Given records:
+ + + + +

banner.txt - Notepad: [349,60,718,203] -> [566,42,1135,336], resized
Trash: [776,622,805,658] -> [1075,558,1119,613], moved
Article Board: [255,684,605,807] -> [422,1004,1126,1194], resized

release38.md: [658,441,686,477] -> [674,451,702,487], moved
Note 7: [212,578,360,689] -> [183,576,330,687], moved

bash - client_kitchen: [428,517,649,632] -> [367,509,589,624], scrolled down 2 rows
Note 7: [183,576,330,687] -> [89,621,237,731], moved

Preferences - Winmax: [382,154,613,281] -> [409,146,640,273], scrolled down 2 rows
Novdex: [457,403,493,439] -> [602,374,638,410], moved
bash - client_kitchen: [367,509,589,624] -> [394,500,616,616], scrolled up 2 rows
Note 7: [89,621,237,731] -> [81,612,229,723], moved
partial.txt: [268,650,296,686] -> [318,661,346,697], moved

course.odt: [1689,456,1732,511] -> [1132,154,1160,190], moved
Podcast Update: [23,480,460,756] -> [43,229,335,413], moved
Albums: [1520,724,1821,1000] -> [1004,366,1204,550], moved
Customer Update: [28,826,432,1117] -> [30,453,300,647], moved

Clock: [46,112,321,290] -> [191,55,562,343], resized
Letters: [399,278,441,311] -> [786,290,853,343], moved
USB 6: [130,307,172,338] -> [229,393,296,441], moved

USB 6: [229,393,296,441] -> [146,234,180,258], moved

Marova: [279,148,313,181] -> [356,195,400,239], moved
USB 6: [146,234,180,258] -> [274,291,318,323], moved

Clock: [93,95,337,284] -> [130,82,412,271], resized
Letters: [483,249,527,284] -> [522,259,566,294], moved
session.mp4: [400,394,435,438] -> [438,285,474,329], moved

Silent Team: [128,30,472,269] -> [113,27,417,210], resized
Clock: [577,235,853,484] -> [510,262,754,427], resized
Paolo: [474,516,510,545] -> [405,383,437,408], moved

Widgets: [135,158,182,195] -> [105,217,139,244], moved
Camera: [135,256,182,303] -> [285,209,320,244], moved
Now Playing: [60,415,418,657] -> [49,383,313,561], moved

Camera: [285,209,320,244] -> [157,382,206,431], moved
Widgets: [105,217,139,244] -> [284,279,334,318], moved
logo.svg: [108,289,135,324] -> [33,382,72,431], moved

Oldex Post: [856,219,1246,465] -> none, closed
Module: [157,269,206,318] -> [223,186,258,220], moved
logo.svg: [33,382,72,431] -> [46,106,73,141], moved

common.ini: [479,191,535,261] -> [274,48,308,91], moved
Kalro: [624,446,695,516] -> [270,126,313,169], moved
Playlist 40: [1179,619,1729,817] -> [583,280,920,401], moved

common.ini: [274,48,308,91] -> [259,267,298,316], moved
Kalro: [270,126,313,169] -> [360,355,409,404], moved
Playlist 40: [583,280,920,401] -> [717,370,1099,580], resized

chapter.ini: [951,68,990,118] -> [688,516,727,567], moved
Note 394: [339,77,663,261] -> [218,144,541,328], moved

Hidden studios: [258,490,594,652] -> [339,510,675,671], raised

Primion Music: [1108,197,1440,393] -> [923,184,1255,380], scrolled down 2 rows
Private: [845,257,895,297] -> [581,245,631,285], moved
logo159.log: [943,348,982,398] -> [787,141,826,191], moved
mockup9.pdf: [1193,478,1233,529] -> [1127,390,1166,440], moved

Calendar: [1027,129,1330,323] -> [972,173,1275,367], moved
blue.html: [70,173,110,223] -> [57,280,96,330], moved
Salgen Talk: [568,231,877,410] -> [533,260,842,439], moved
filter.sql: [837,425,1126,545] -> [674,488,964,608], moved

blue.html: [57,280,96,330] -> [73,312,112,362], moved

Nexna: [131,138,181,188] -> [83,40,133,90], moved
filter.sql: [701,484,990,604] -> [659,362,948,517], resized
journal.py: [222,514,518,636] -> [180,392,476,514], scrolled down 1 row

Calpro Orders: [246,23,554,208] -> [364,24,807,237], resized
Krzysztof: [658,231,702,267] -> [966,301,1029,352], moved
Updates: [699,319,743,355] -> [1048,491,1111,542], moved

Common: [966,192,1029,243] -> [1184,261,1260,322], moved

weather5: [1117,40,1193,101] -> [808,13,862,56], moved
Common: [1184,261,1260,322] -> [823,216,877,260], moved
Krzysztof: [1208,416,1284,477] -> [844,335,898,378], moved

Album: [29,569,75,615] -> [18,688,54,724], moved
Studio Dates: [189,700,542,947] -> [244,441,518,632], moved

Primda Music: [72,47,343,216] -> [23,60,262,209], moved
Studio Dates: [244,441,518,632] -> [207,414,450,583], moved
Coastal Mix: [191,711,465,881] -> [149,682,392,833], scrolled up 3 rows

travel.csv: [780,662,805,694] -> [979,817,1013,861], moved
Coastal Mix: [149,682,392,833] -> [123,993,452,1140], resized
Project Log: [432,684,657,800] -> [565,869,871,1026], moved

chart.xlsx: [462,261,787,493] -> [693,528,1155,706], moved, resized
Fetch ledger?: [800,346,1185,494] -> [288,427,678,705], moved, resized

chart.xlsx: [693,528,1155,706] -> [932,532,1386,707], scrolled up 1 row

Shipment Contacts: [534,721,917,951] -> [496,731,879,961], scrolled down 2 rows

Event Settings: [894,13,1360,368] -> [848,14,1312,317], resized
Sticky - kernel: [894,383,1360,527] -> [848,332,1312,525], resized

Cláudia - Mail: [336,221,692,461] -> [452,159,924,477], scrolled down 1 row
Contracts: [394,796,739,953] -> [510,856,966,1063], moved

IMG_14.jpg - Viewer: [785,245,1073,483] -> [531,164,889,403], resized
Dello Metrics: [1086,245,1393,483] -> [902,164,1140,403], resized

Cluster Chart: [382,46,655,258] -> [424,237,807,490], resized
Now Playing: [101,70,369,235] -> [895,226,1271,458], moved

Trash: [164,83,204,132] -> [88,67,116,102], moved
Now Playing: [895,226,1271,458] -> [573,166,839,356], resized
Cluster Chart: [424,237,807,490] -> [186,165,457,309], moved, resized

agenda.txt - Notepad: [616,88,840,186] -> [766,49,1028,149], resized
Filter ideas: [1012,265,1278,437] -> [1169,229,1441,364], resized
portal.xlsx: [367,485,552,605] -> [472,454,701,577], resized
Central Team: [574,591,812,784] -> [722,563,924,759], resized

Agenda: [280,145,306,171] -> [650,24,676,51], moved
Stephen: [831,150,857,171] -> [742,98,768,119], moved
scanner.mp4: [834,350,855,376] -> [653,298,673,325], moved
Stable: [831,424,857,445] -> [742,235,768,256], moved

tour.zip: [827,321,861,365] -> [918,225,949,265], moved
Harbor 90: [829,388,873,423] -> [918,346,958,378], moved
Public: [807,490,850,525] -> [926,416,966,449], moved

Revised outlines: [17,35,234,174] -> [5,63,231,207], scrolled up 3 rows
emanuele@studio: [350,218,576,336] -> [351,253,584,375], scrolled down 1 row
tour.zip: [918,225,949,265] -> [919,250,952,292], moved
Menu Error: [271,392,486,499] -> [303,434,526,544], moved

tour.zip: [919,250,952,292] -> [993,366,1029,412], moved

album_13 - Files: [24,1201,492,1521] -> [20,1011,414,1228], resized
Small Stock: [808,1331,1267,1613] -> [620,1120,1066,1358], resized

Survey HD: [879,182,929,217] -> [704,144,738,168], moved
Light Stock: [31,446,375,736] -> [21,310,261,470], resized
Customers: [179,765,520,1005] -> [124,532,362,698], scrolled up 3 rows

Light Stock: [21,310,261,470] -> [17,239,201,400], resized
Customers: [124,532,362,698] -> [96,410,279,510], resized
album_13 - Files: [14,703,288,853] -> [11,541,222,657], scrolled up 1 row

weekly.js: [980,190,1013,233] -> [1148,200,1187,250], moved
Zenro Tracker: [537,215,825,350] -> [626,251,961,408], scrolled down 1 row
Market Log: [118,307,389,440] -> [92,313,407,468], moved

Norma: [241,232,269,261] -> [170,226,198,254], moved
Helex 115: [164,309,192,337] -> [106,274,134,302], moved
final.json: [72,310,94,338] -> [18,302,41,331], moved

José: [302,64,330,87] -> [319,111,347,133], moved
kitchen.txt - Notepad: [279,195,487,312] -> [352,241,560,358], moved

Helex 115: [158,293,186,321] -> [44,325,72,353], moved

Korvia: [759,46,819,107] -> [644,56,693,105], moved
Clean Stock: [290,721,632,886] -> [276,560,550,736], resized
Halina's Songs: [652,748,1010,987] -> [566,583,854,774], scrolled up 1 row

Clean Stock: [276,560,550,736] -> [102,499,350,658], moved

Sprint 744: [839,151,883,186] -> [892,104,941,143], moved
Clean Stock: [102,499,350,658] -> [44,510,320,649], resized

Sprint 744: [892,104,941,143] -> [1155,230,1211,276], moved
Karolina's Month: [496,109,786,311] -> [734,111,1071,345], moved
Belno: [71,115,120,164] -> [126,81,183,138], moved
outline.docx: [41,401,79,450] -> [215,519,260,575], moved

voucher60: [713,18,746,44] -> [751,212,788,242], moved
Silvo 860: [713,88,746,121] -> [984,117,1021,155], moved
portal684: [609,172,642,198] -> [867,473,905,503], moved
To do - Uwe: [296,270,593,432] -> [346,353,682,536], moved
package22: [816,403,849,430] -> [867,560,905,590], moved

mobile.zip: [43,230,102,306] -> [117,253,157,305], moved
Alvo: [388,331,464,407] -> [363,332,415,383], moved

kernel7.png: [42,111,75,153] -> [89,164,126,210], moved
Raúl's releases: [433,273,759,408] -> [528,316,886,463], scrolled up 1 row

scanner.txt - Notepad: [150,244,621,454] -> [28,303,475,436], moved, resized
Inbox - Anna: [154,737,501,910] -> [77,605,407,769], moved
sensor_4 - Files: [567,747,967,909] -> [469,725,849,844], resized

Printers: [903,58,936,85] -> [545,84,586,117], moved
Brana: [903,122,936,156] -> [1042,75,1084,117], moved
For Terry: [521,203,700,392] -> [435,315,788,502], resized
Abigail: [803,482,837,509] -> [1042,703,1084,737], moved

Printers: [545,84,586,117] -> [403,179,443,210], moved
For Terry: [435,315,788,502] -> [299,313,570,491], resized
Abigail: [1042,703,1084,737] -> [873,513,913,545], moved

+ + + + +

Assignment: Wherever the string "Customers" occurs in the data, copy the line that holds it.

Solution:
Customers: [179,765,520,1005] -> [124,532,362,698], scrolled up 3 rows
Customers: [124,532,362,698] -> [96,410,279,510], resized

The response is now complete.